Please print every record below exactly as it appears, but leave out the pictures.

(Records from a data collection)
*** Block opens ***

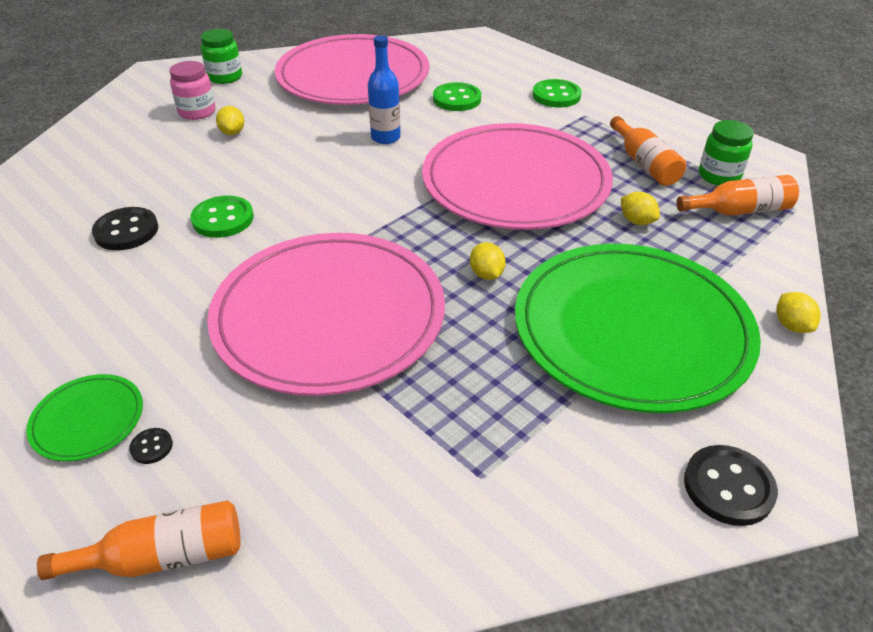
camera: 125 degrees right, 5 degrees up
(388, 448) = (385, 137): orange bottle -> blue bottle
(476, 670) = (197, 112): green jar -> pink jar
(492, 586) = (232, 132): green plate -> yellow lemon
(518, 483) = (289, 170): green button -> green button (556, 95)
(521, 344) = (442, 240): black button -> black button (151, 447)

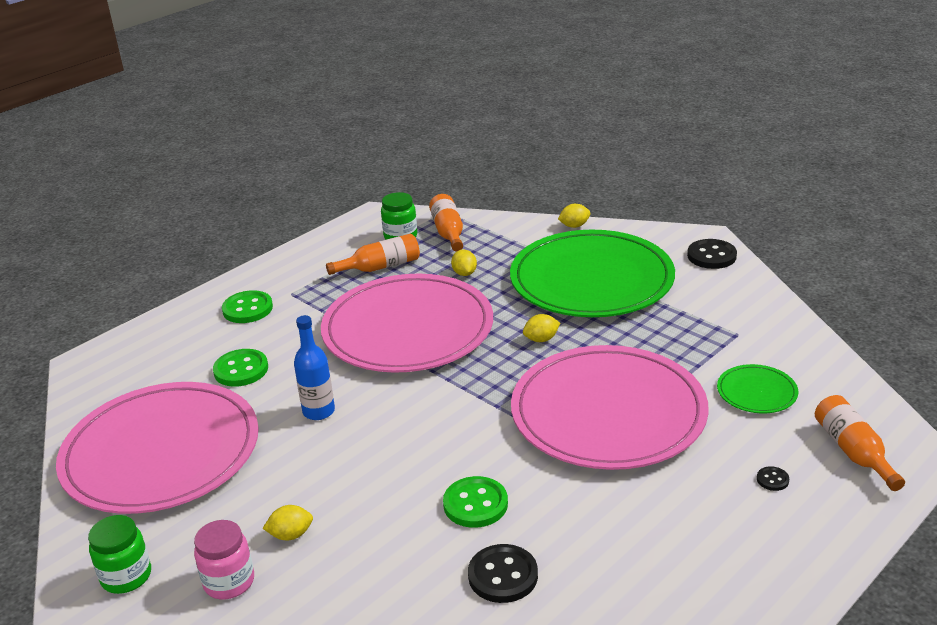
camera: 90 degrees left, 10 degrees down
(88, 420) = (761, 523): green plate -> green plate (756, 392)
(637, 221) = (464, 273): yellow lemon -> yellow lemon turned 60 degrees counterclockwise

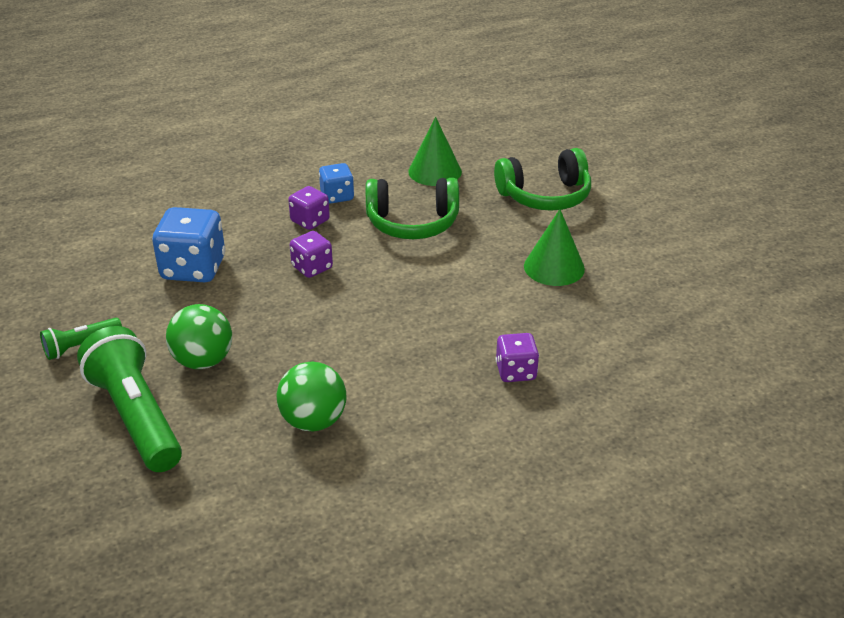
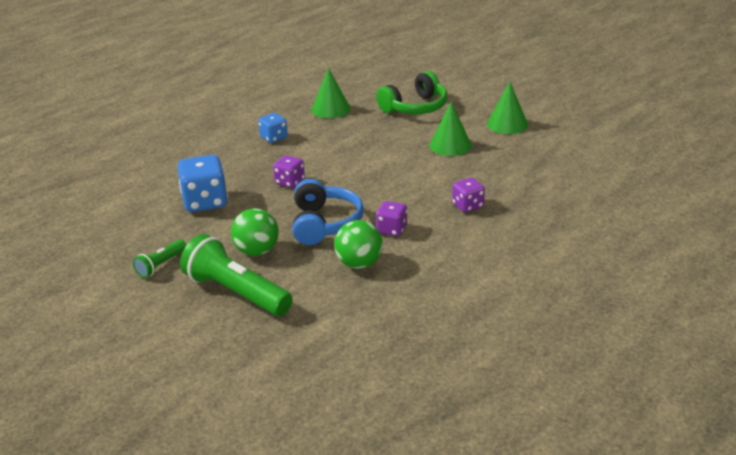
camera: 20 degrees left, 5 degrees down
(310, 221) = (266, 156): purple dice -> purple dice (392, 230)
(312, 344) = (325, 224): none -> blue headphones
(412, 223) = (339, 142): green headphones -> none
(654, 254) = (507, 124): none -> green cone

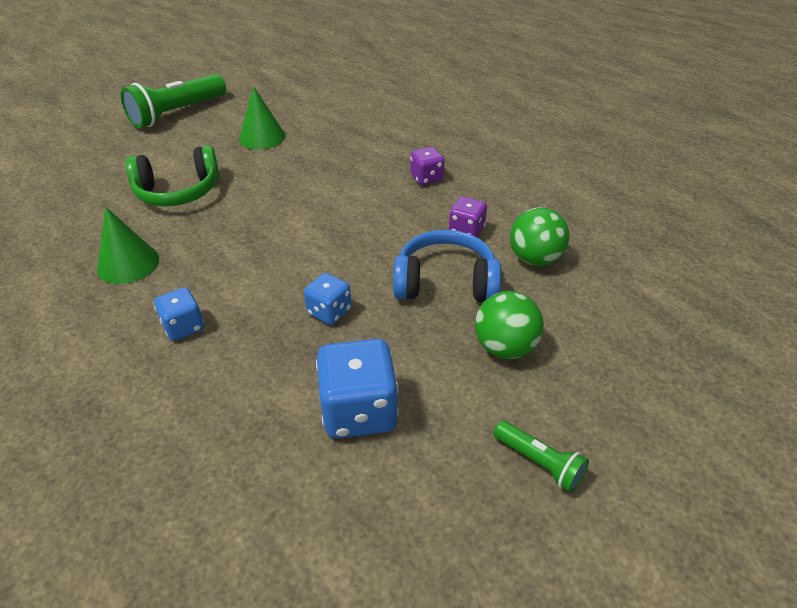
camera: 85 degrees left, 10 degrees up
(236, 293) = (603, 368): green flashlight -> green flashlight (177, 113)
(290, 182) = (329, 312): purple dice -> blue dice
(415, 107) = (178, 192): green headphones -> green headphones turned 105 degrees clockwise
(450, 145) = (290, 176): green cone -> none

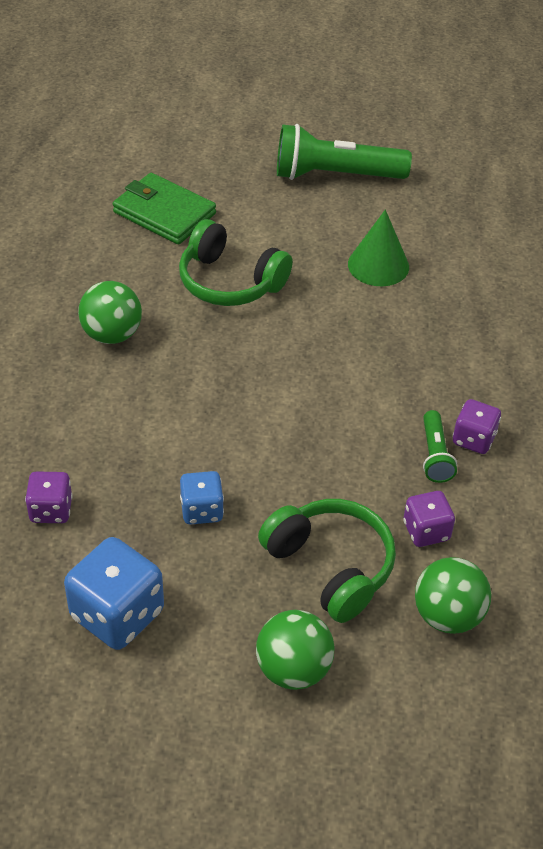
camera: 45 degrees right, 5 degrees up
(80, 184) = (164, 213): none -> green wallet
(128, 264) = (112, 334): green cone -> green ball
(184, 327) = (86, 431): blue dice -> none
(221, 390) = (51, 510): none -> purple dice
(445, 282) = (331, 566): blue headphones -> green headphones
(539, 463) = (184, 777): green flashlight -> green flashlight (435, 455)

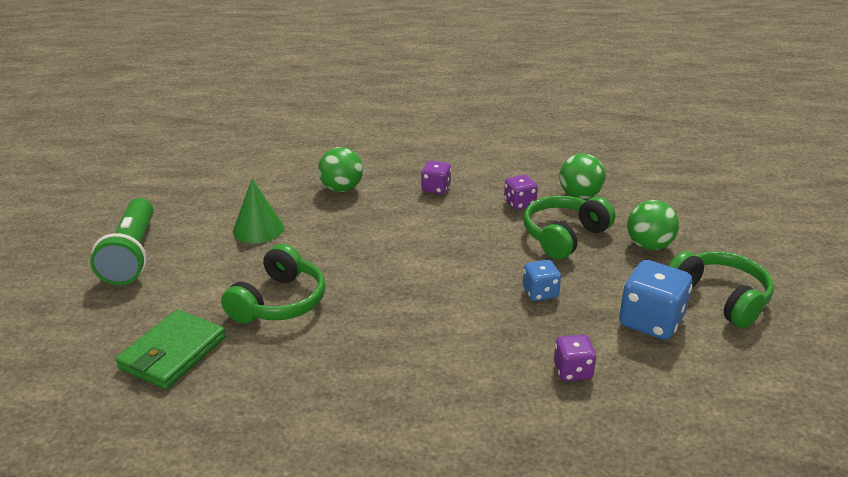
camera: 95 degrees left, 15 degrees down
(112, 334) = (356, 365): green ball -> green ball (341, 189)
(149, 718) = (720, 298): none -> green headphones
(435, 455) = (454, 201): green flashlight -> none

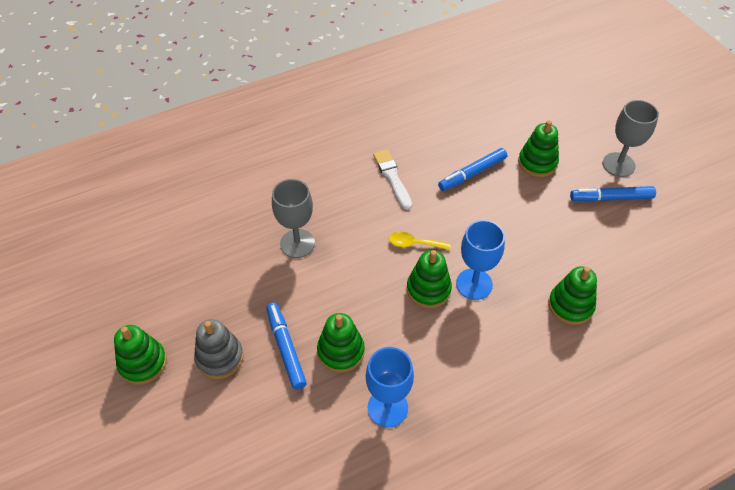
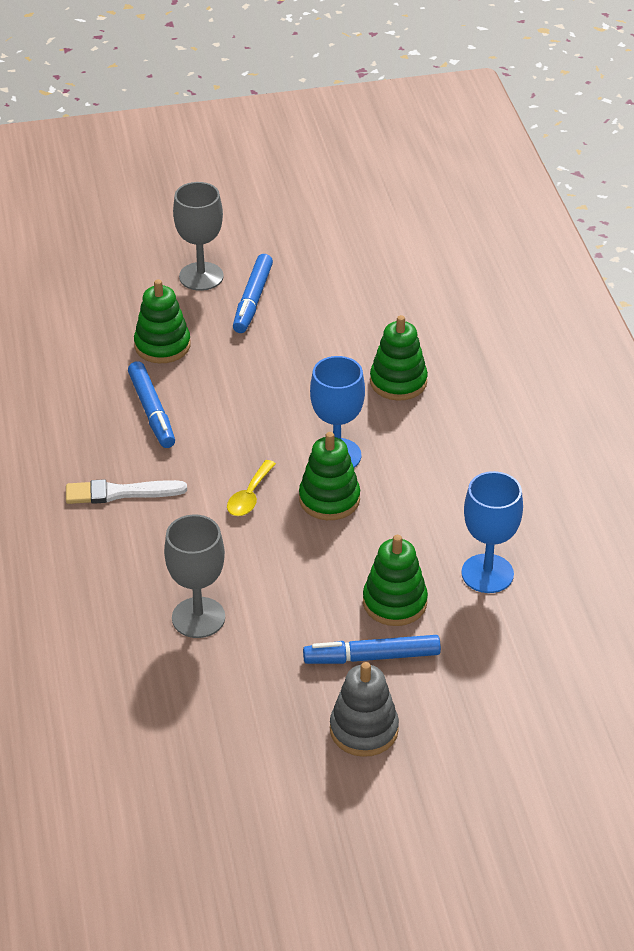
camera: 75 degrees left, 10 degrees down
(143, 363) = (345, 819): green stacking toy -> none

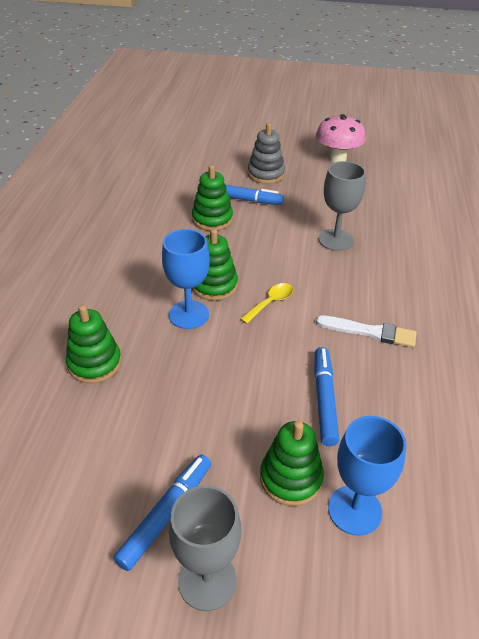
camera: 160 degrees left, 0 degrees up
(252, 820) = (337, 158): none -> pink mushroom
(487, 573) = (147, 219): blue goblet -> blue goblet (354, 510)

*** Block closes ***

_RESPONSE TO THE EXERCISE_.
camera: 125 degrees right, 5 degrees up
(388, 448) = (385, 137): orange bottle -> blue bottle
(476, 670) = (197, 112): green jar -> pink jar
(492, 586) = (232, 132): green plate -> yellow lemon
(518, 483) = (289, 170): green button -> green button (556, 95)
(521, 344) = (442, 240): black button -> black button (151, 447)

camera: 90 degrees left, 10 degrees down
(88, 420) = (761, 523): green plate -> green plate (756, 392)
(637, 221) = (464, 273): yellow lemon -> yellow lemon turned 60 degrees counterclockwise

camera: 20 degrees left, 5 degrees down
(310, 221) = (266, 156): purple dice -> purple dice (392, 230)
(312, 344) = (325, 224): none -> blue headphones
(412, 223) = (339, 142): green headphones -> none
(654, 254) = (507, 124): none -> green cone

camera: 85 degrees left, 10 degrees up
(236, 293) = (603, 368): green flashlight -> green flashlight (177, 113)
(290, 182) = (329, 312): purple dice -> blue dice
(415, 107) = (178, 192): green headphones -> green headphones turned 105 degrees clockwise
(450, 145) = (290, 176): green cone -> none

camera: 45 degrees right, 5 degrees up
(80, 184) = (164, 213): none -> green wallet
(128, 264) = (112, 334): green cone -> green ball
(184, 327) = (86, 431): blue dice -> none
(221, 390) = (51, 510): none -> purple dice
(445, 282) = (331, 566): blue headphones -> green headphones
(539, 463) = (184, 777): green flashlight -> green flashlight (435, 455)

camera: 95 degrees left, 15 degrees down
(112, 334) = (356, 365): green ball -> green ball (341, 189)
(149, 718) = (720, 298): none -> green headphones
(435, 455) = (454, 201): green flashlight -> none

camera: 75 degrees left, 10 degrees down
(143, 363) = (345, 819): green stacking toy -> none

camera: 160 degrees left, 0 degrees up
(252, 820) = (337, 158): none -> pink mushroom
(487, 573) = (147, 219): blue goblet -> blue goblet (354, 510)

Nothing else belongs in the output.